The problem:
The answer must be the lines from the one containing "cyan 2x3 brick [543,199,757,411]" through the last line of the data below, copied exactly, with nothing else.

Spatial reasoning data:
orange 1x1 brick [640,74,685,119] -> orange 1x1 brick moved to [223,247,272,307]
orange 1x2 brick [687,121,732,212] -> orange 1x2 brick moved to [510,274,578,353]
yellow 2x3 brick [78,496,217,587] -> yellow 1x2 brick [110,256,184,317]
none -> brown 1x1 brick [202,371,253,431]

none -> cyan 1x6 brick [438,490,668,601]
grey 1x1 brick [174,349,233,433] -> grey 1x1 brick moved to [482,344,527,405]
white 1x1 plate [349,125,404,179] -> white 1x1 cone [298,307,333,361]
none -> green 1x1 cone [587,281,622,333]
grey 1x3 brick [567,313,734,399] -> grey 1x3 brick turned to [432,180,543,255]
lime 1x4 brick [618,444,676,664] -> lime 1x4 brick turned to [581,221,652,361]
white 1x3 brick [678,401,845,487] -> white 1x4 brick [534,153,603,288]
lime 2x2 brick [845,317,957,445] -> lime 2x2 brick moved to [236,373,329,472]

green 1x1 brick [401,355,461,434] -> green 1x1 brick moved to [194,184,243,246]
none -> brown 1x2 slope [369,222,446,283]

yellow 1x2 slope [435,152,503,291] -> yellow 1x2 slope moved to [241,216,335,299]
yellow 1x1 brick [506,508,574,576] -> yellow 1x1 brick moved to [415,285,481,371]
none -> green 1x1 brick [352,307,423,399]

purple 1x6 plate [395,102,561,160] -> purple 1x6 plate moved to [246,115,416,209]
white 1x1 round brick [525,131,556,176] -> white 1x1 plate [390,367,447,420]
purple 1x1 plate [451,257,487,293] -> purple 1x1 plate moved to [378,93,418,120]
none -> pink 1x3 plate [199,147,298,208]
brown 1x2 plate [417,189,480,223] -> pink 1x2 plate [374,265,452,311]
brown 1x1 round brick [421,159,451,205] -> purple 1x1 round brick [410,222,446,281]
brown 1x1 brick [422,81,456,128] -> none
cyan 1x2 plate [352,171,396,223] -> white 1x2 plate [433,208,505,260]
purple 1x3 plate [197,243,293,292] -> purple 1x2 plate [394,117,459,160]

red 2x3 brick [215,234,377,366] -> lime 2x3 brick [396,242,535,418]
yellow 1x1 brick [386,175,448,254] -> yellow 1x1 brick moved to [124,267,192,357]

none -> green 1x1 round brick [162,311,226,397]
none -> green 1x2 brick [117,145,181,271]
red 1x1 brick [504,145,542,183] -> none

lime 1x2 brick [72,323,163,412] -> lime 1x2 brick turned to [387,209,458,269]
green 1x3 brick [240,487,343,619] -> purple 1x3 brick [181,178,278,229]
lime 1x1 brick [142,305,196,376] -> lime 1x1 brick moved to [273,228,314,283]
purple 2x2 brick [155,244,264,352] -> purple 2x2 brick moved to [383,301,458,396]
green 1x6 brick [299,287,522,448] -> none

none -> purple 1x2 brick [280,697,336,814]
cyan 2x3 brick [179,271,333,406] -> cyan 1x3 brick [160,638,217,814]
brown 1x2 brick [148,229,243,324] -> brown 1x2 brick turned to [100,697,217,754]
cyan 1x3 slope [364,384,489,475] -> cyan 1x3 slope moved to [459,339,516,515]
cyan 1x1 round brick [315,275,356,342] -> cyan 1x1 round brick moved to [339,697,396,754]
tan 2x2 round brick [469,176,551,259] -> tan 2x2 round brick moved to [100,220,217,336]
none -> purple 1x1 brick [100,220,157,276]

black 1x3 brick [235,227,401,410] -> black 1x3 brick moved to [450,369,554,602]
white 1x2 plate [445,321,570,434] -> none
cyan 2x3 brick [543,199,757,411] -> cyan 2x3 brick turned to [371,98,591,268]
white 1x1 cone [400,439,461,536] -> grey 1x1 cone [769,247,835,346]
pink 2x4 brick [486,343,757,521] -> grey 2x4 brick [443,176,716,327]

Task response:
cyan 2x3 brick [543,199,757,411] -> cyan 2x3 brick turned to [371,98,591,268]
white 1x1 cone [400,439,461,536] -> grey 1x1 cone [769,247,835,346]
pink 2x4 brick [486,343,757,521] -> grey 2x4 brick [443,176,716,327]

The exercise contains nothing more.